# GOAL OF THE EXERCISE
Restate word for word the lines of the entries below, starting with the line that holds "camera: 105 degrees right, 15 degrees up" and ending with the line that holds "(416, 362) = (343, 269): blue", and no others.
Top of DATA FOR THE TASK
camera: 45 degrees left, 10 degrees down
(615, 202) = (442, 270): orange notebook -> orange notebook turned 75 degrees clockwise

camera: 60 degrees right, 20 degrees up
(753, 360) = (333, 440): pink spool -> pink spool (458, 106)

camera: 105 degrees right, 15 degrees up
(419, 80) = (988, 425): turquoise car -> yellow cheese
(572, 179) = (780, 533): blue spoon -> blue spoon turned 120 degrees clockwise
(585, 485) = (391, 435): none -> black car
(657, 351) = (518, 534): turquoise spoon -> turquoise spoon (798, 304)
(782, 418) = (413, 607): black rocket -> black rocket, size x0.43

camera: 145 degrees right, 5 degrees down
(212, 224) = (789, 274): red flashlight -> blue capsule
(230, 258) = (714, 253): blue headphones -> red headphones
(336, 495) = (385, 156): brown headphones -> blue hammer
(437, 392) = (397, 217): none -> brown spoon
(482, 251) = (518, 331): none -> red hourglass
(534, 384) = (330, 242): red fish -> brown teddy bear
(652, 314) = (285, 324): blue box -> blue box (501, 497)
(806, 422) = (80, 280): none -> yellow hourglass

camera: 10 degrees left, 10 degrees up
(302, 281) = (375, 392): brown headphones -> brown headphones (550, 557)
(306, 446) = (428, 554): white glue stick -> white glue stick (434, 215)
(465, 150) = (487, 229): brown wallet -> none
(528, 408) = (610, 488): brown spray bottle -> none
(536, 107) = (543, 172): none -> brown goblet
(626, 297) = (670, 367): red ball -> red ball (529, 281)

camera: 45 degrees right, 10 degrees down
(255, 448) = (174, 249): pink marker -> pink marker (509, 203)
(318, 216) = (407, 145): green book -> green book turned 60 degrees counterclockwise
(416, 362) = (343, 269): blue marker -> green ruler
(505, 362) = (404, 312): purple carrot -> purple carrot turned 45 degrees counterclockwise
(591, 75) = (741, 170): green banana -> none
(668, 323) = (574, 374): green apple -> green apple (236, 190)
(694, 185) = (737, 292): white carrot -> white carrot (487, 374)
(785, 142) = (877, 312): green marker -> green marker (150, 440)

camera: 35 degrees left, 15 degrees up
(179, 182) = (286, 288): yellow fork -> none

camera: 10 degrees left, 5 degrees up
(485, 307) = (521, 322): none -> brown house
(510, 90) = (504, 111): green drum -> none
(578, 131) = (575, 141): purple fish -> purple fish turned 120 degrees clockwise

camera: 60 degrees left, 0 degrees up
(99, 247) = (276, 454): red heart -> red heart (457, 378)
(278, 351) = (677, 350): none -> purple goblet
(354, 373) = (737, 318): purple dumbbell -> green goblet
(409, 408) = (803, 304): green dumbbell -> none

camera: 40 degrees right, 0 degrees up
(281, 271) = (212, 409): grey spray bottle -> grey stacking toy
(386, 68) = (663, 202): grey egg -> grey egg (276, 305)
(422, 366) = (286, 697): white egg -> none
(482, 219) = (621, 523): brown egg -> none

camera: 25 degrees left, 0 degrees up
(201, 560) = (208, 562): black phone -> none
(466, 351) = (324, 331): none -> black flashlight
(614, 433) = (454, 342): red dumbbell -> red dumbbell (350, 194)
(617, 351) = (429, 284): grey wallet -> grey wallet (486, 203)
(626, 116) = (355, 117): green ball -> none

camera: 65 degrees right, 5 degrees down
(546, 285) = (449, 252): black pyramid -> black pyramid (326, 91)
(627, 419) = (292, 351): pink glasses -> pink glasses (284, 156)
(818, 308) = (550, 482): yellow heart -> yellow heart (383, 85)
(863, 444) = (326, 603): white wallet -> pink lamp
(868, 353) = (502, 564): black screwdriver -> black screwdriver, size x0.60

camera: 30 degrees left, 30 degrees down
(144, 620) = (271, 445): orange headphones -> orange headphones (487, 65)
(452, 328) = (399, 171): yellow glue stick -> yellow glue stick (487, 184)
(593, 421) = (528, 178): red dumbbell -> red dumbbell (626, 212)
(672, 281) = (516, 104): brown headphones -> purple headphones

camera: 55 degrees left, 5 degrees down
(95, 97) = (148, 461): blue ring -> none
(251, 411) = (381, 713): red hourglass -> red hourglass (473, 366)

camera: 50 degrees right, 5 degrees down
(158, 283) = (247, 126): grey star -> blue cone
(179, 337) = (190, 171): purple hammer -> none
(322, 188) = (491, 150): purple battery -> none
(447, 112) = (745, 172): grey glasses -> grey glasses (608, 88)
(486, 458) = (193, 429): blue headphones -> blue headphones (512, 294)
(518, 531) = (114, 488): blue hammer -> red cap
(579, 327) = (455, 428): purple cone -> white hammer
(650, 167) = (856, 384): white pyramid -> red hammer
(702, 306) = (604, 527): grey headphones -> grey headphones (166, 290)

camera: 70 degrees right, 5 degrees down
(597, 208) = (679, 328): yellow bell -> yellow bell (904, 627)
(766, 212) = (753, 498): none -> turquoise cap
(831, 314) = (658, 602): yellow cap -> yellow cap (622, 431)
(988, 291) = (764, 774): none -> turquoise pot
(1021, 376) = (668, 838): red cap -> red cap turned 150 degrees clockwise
Bottom of DATA FOR THE TASK
# ANSWER TO THE EXERCISE
camera: 105 degrees right, 15 degrees up
(419, 80) = (988, 425): turquoise car -> yellow cheese
(572, 179) = (780, 533): blue spoon -> blue spoon turned 120 degrees clockwise
(585, 485) = (391, 435): none -> black car
(657, 351) = (518, 534): turquoise spoon -> turquoise spoon (798, 304)
(782, 418) = (413, 607): black rocket -> black rocket, size x0.43

camera: 145 degrees right, 5 degrees down
(212, 224) = (789, 274): red flashlight -> blue capsule
(230, 258) = (714, 253): blue headphones -> red headphones
(336, 495) = (385, 156): brown headphones -> blue hammer
(437, 392) = (397, 217): none -> brown spoon
(482, 251) = (518, 331): none -> red hourglass
(534, 384) = (330, 242): red fish -> brown teddy bear
(652, 314) = (285, 324): blue box -> blue box (501, 497)
(806, 422) = (80, 280): none -> yellow hourglass

camera: 10 degrees left, 10 degrees up
(302, 281) = (375, 392): brown headphones -> brown headphones (550, 557)
(306, 446) = (428, 554): white glue stick -> white glue stick (434, 215)
(465, 150) = (487, 229): brown wallet -> none
(528, 408) = (610, 488): brown spray bottle -> none
(536, 107) = (543, 172): none -> brown goblet
(626, 297) = (670, 367): red ball -> red ball (529, 281)

camera: 45 degrees right, 10 degrees down
(255, 448) = (174, 249): pink marker -> pink marker (509, 203)
(318, 216) = (407, 145): green book -> green book turned 60 degrees counterclockwise
(416, 362) = (343, 269): blue marker -> green ruler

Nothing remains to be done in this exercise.